**WHAT NEEDS TO BE DONE:** In the records below, the line containing "(716, 380) = (615, 276): green" is the first to keep. Retype it and all later lines exactly, through the end.

■ ■ ■ ■ ■

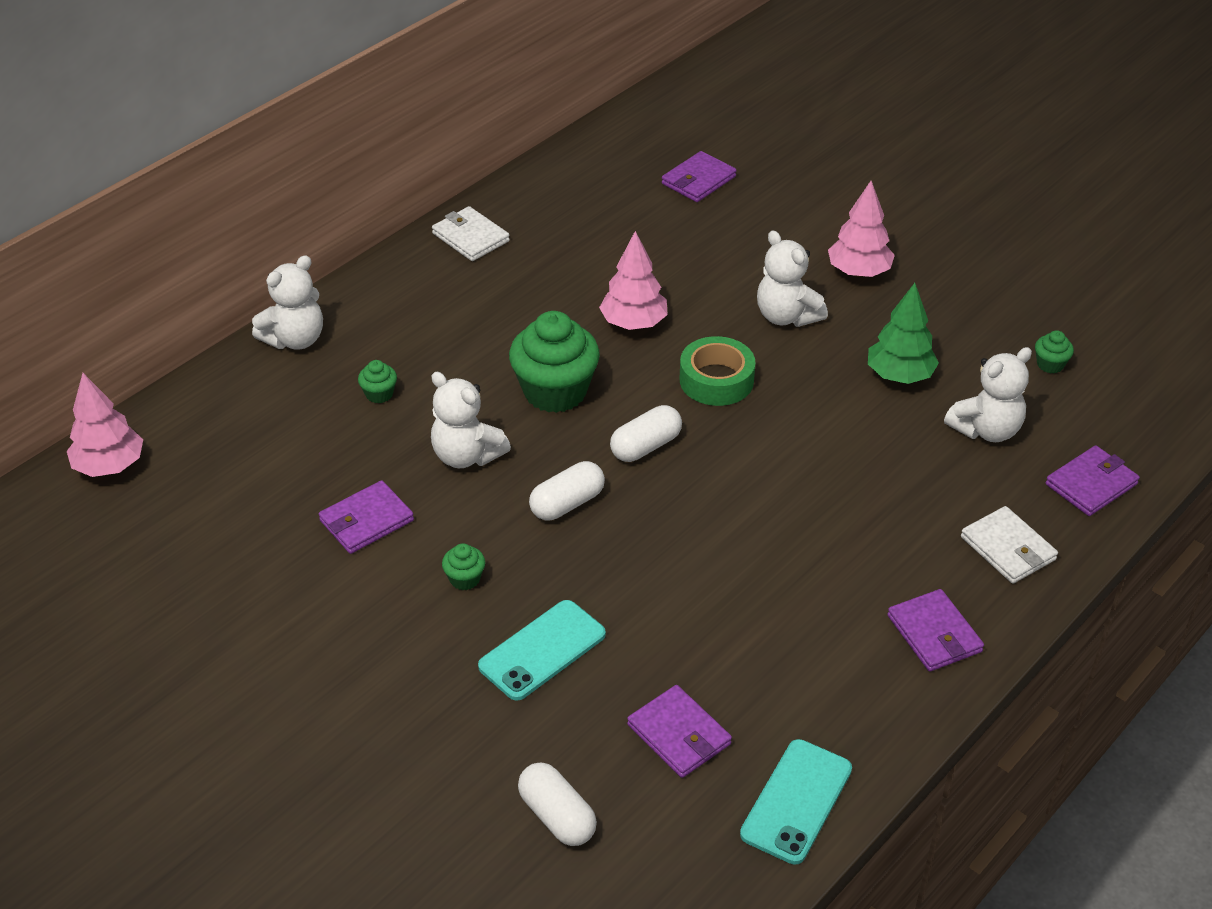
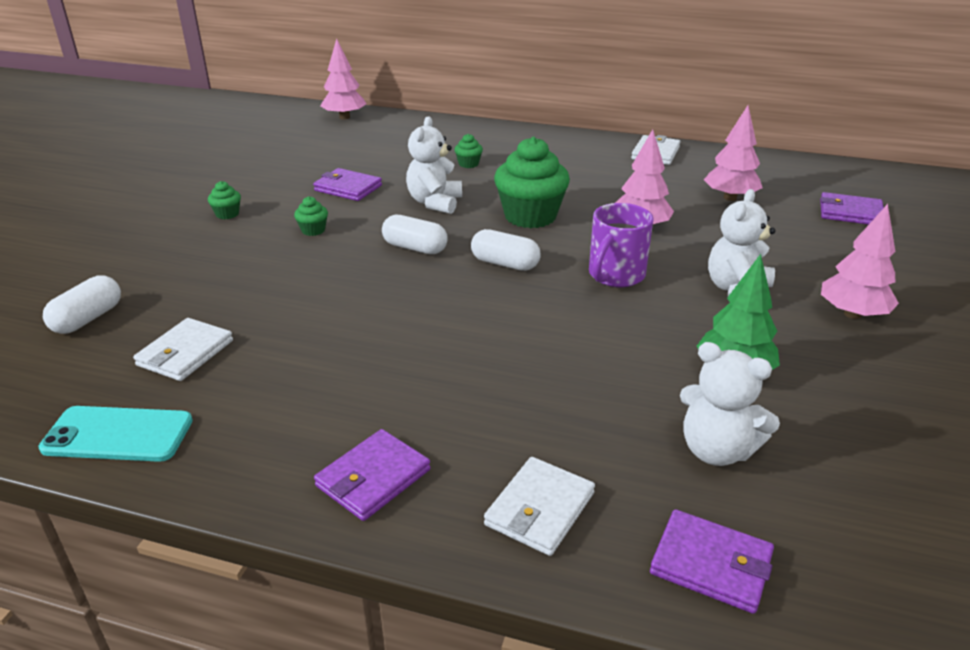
camera: 65 degrees right, 10 degrees down
(295, 339) = (493, 131): white teddy bear -> none
(542, 650) = (256, 274): turquoise phone -> none
(615, 237) = (730, 198): none -> pink tree
(679, 735) = (185, 353): purple wallet -> white wallet
(716, 380) = (615, 276): green tape -> purple mug
(1050, 364) = (886, 480): green cupcake -> green cupcake (227, 214)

■ ■ ■ ■ ■

**YOUR SOLUTION:**
(716, 380) = (615, 276): green tape -> purple mug
(1050, 364) = (886, 480): green cupcake -> green cupcake (227, 214)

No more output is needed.